> [Recorded information]
◇ ◇ ◇
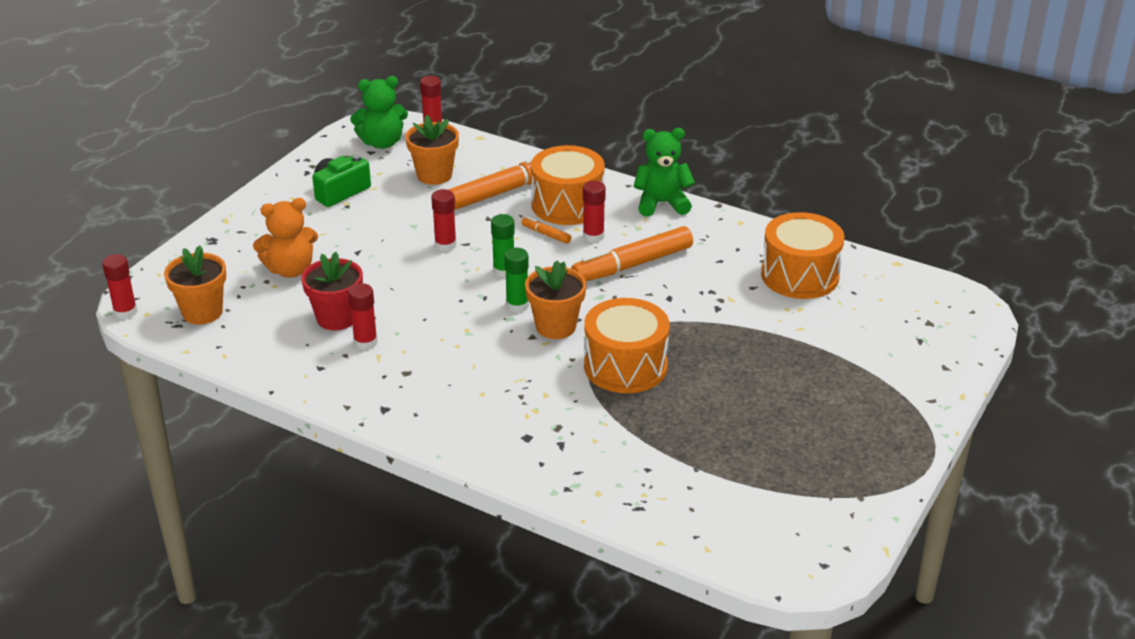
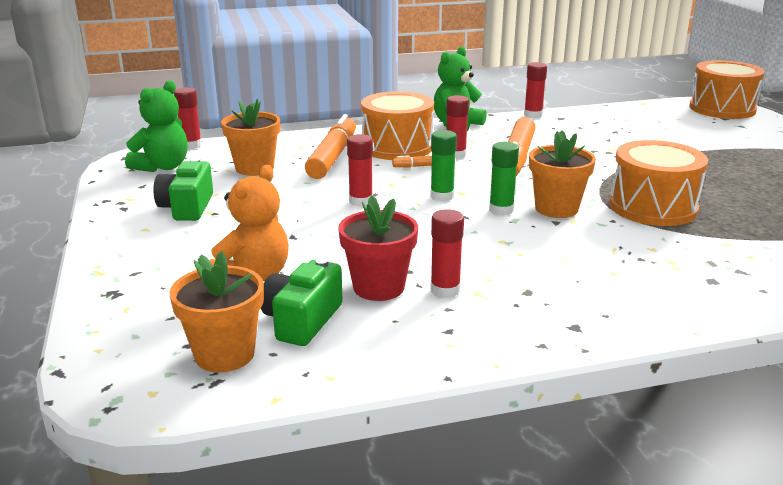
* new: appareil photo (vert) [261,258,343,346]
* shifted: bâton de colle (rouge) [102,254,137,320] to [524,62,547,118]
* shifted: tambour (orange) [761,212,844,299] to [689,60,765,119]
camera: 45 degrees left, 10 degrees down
◇ ◇ ◇
> [To do]
Review the material and copy each line in which the word "shifted" appears.

> [Task solution]
* shifted: bâton de colle (rouge) [102,254,137,320] to [524,62,547,118]
* shifted: tambour (orange) [761,212,844,299] to [689,60,765,119]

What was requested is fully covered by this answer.